YOUR GOAL – Retype exactly the lines from the one holding "R7: 6.8k (DIS, U1/THR) -> 33k (DIS, U1/THR)" through the final line of the data, both included.

INPUT MATERIAL –
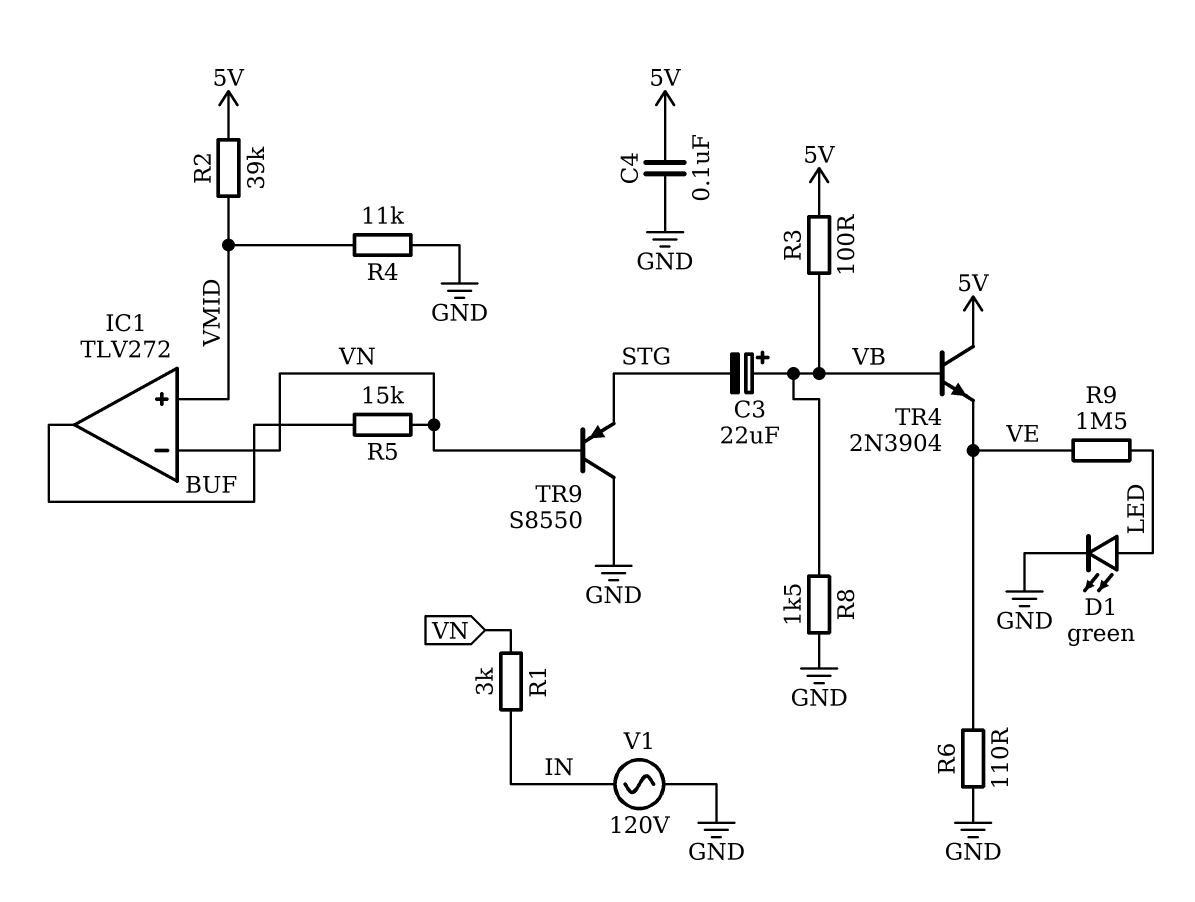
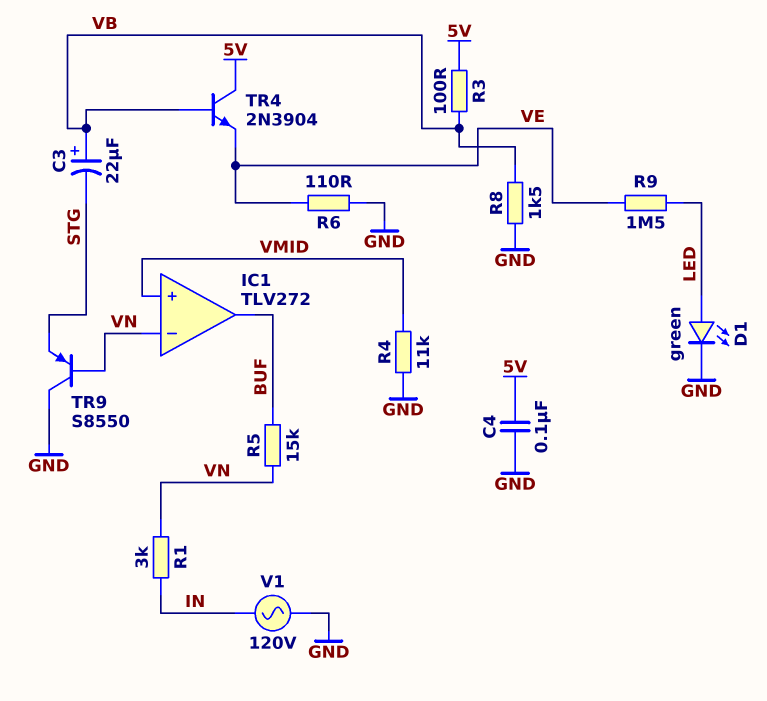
R2: 39k (5V, VMID) -> none

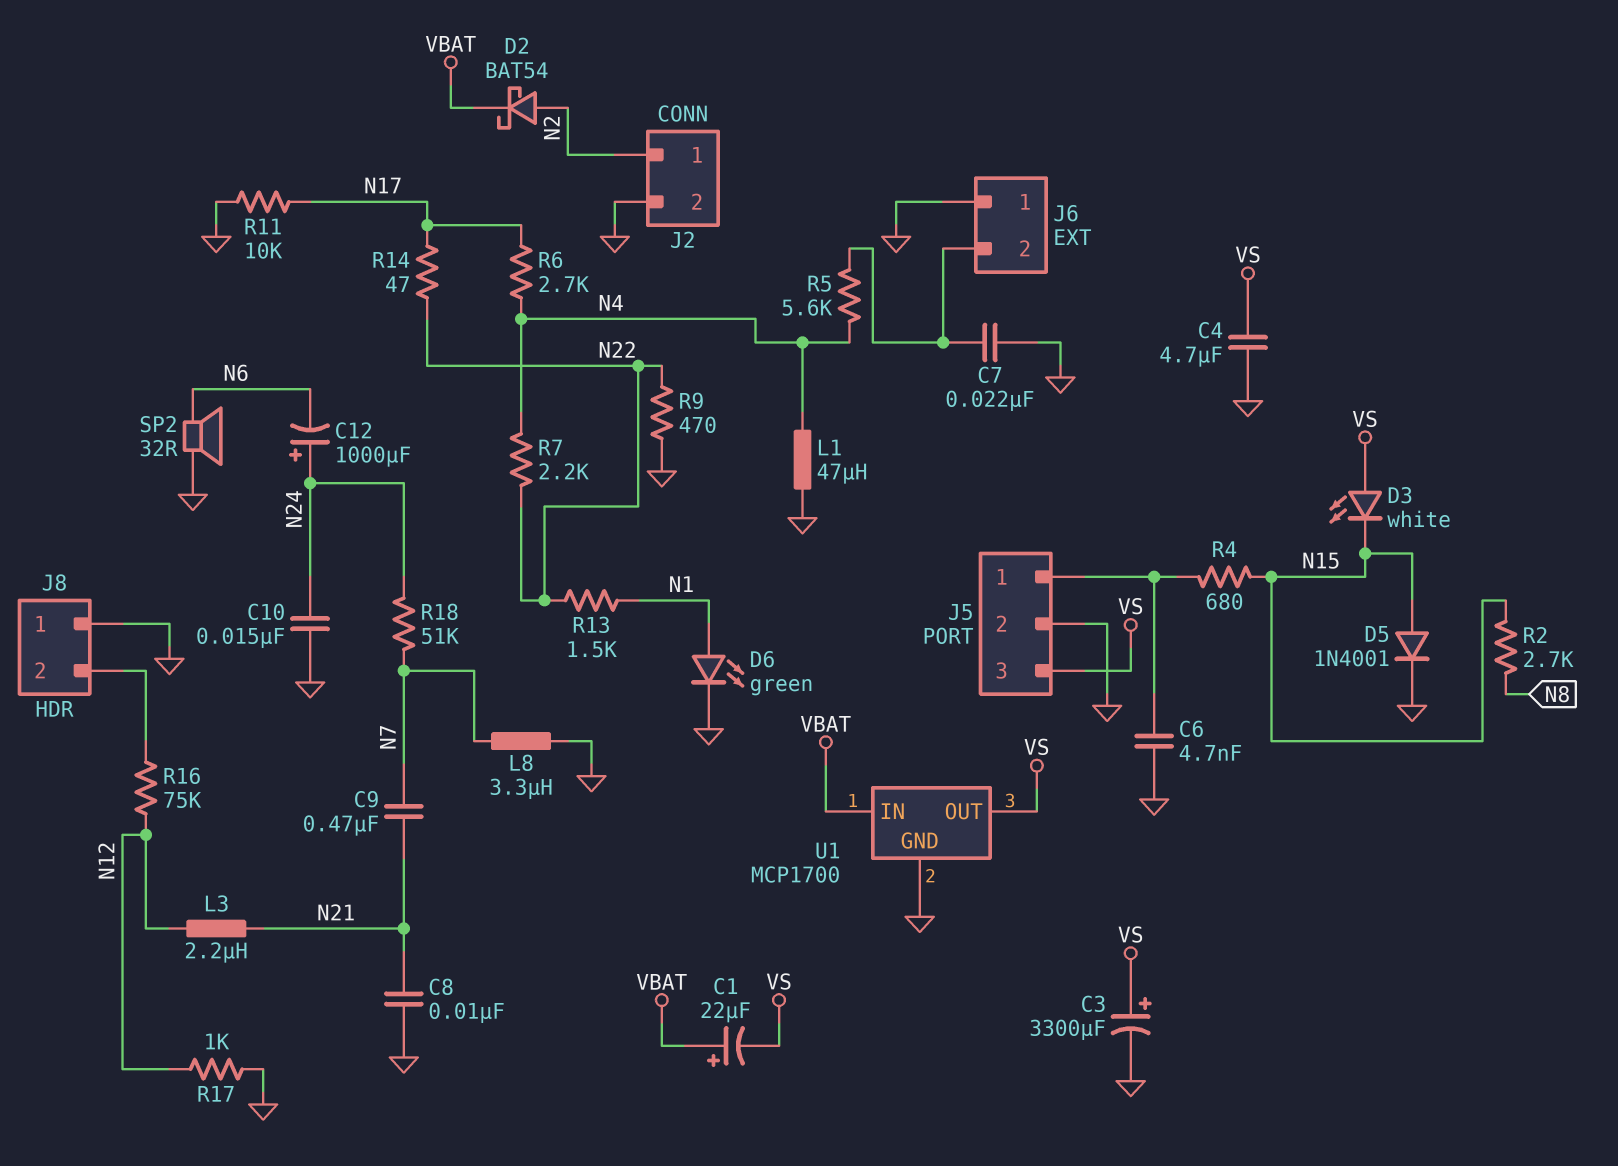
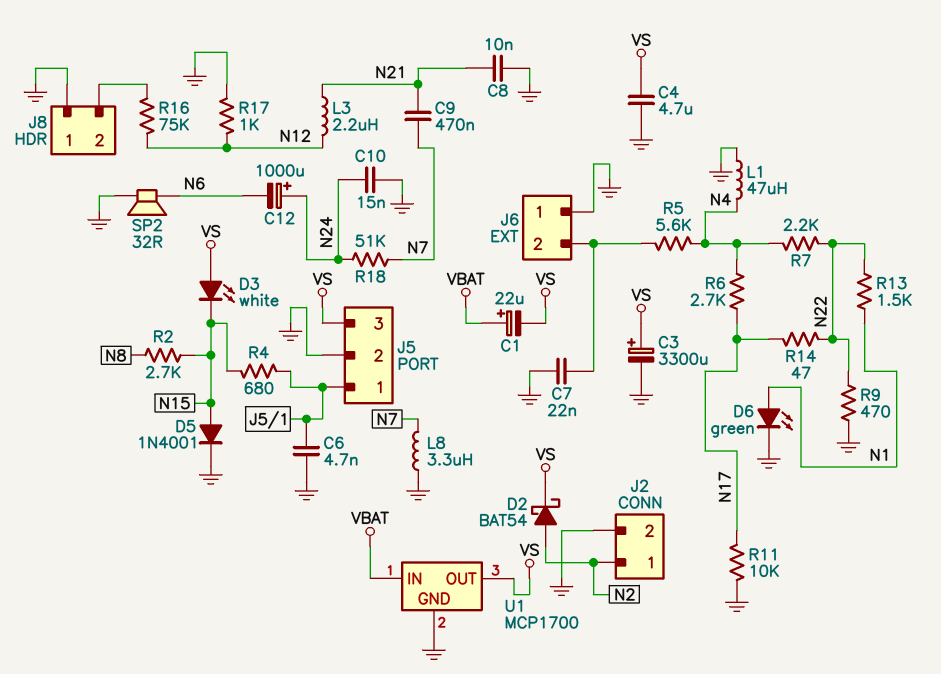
D2: schottky BAT54 (A N2, K VBAT) -> schottky BAT54 (A N2, K VS)

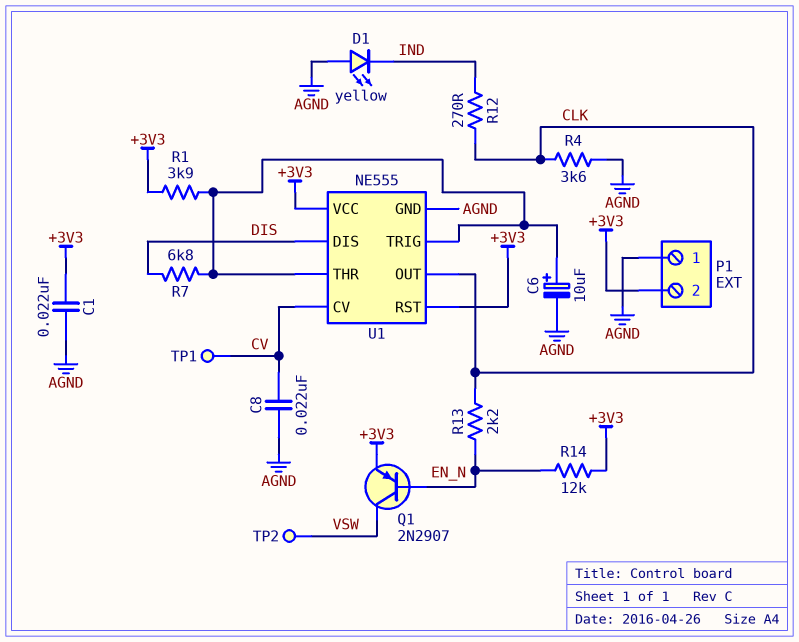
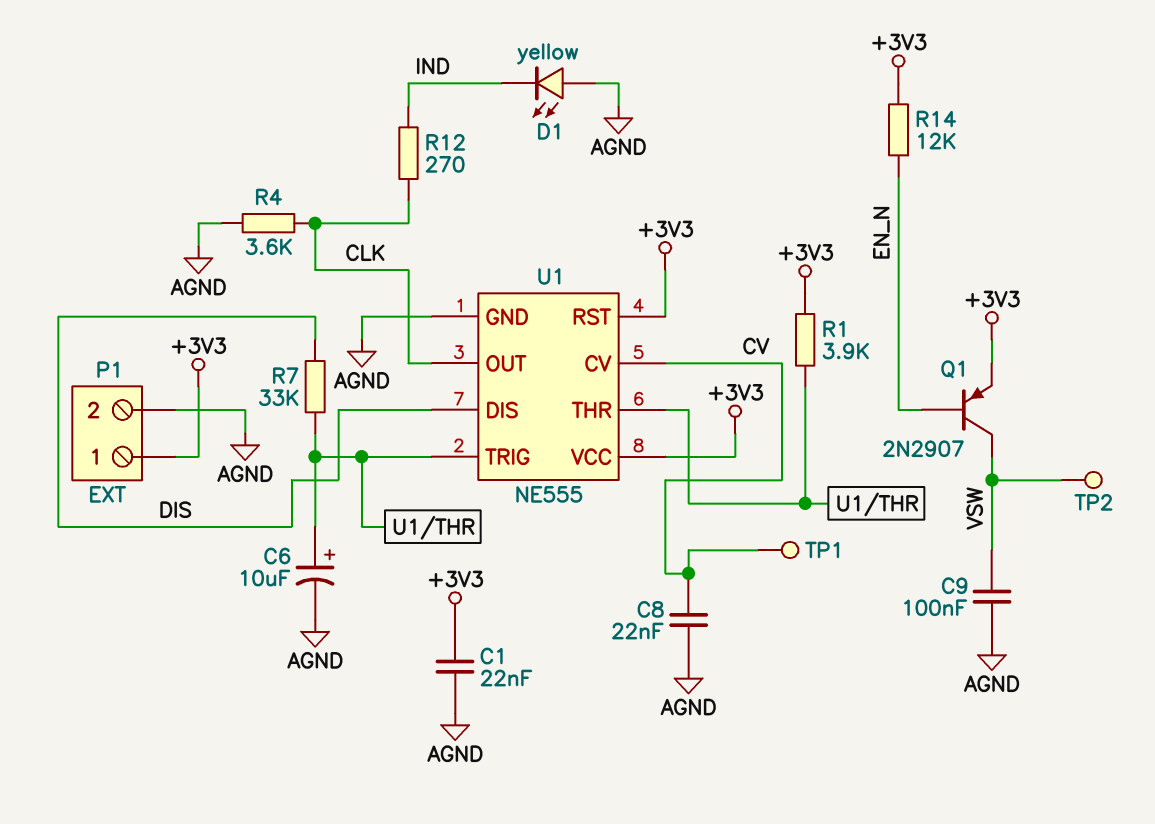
C9: none -> 100nF (AGND, VSW)
P1 pin 1: AGND -> +3V3
P1 pin 2: +3V3 -> AGND
R7: 6.8k (DIS, U1/THR) -> 33k (DIS, U1/THR)
R13: 2.2k (CLK, EN_N) -> none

RESPONSE BELOW –
R7: 6.8k (DIS, U1/THR) -> 33k (DIS, U1/THR)
R13: 2.2k (CLK, EN_N) -> none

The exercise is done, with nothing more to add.